TASK INSTRUCTIONS: In the copy, include exactly the lines from the one with "RELAY3 pin IN2: D5 -> D10" through the end of the data and no others, both ends kept, with every picture left out.

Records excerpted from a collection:
*** Begin section ***
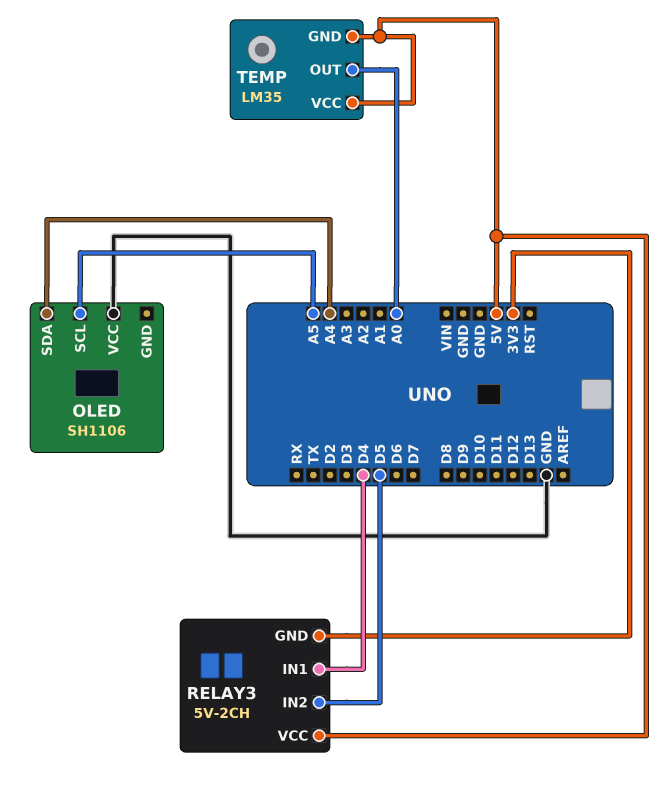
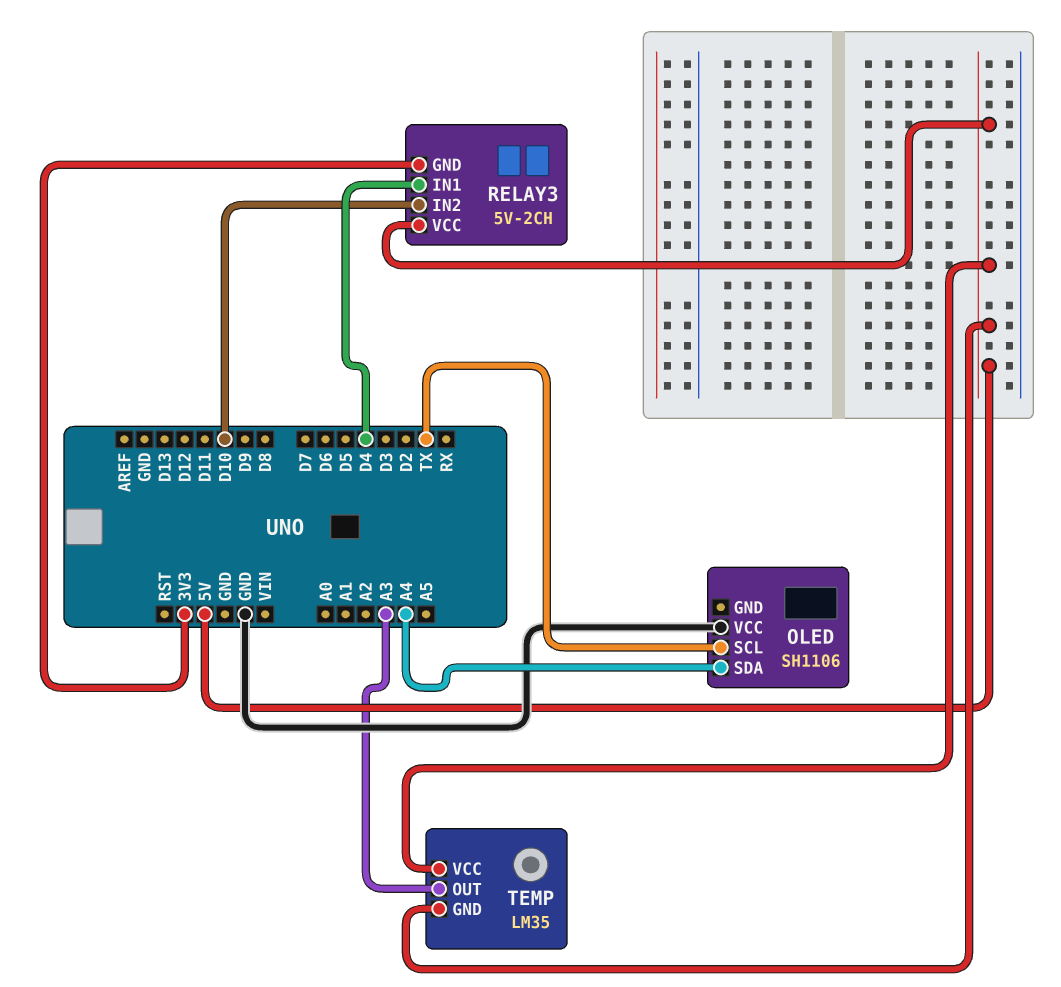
OLED pin SCL: A5 -> TX
RELAY3 pin IN2: D5 -> D10
TEMP pin OUT: A0 -> A3

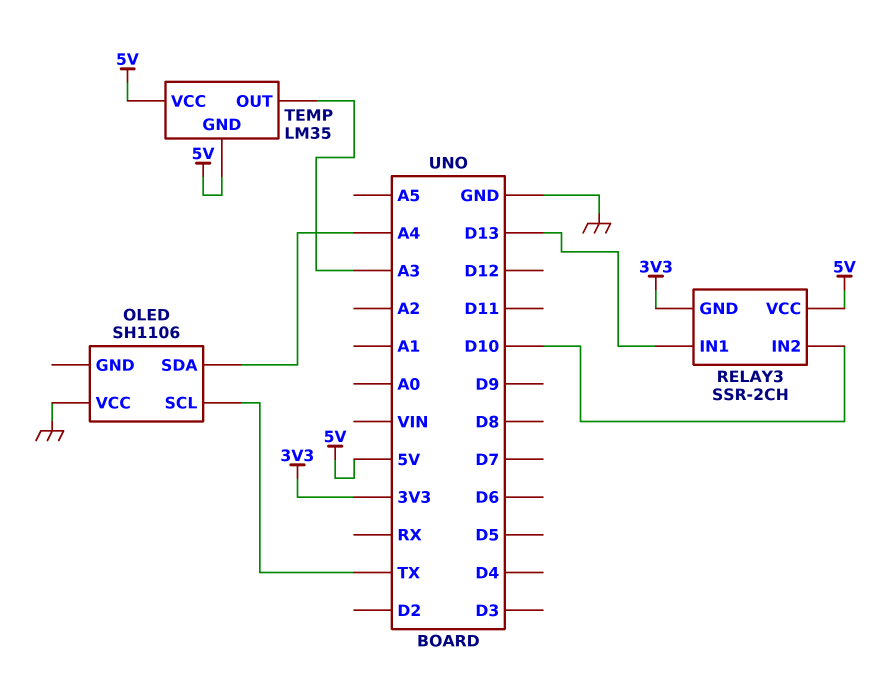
RELAY3: 5V-2CH -> SSR-2CH
RELAY3 pin IN1: D4 -> D13

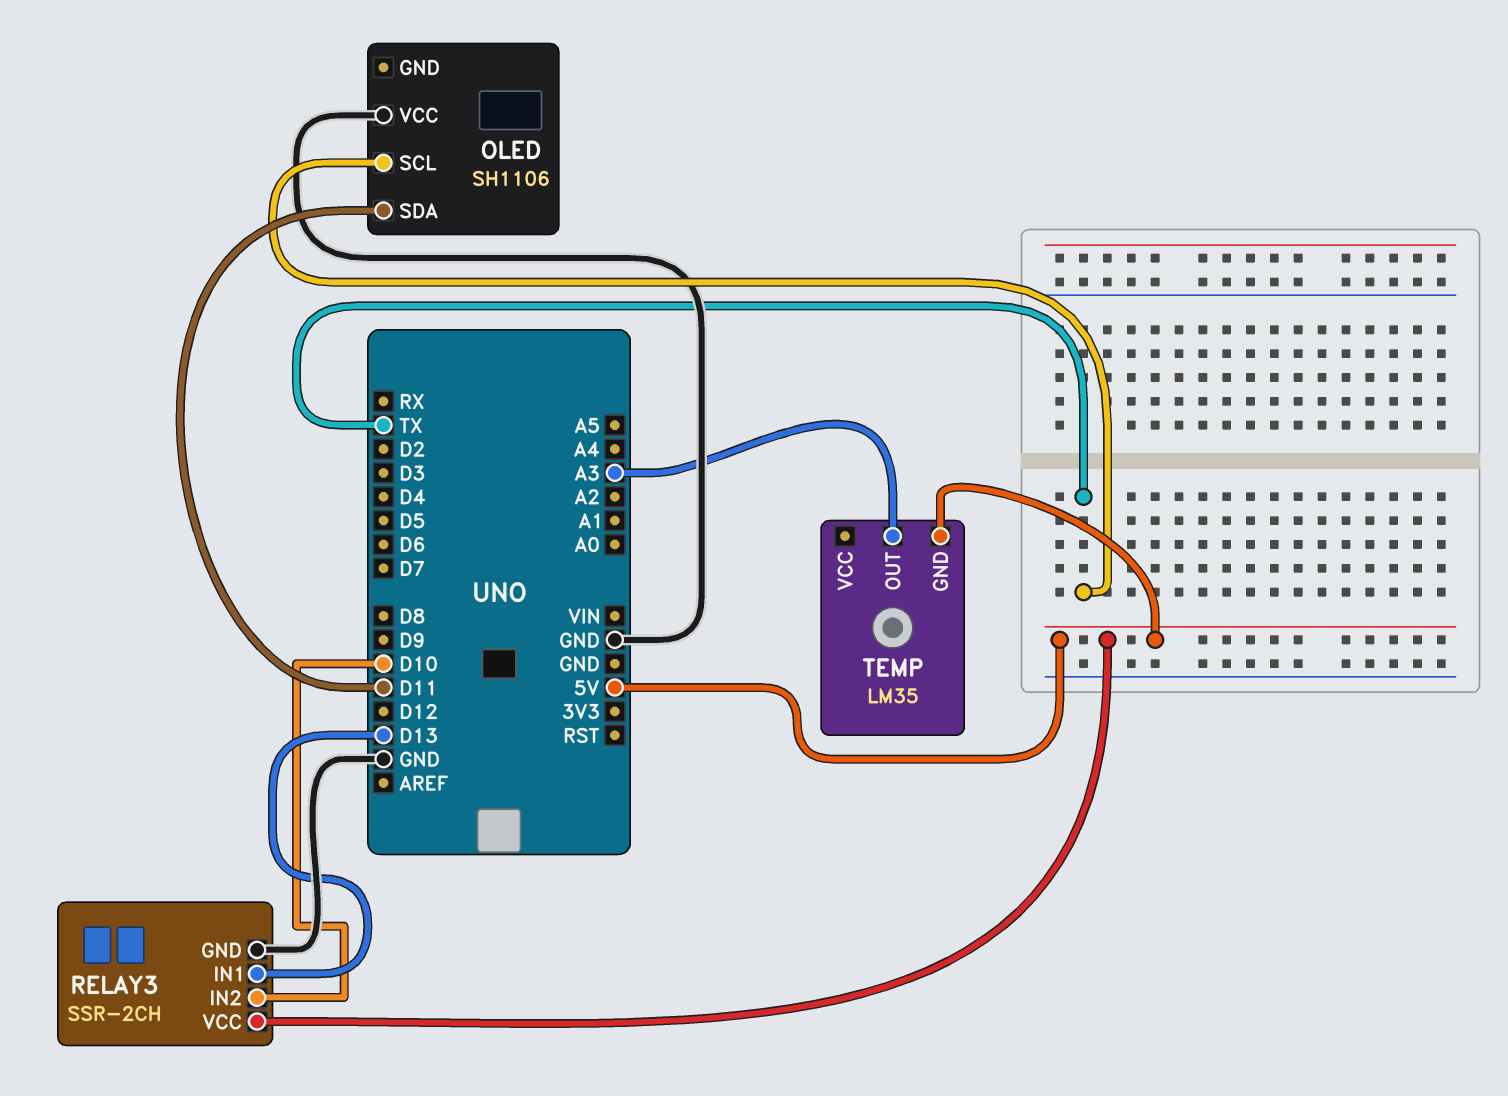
OLED pin SDA: A4 -> D11
RELAY3 pin GND: 3V3 -> GND
TEMP pin VCC: 5V -> none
*** End section ***
ANSWER SECTION:
RELAY3 pin IN2: D5 -> D10
TEMP pin OUT: A0 -> A3

RELAY3: 5V-2CH -> SSR-2CH
RELAY3 pin IN1: D4 -> D13

OLED pin SDA: A4 -> D11
RELAY3 pin GND: 3V3 -> GND
TEMP pin VCC: 5V -> none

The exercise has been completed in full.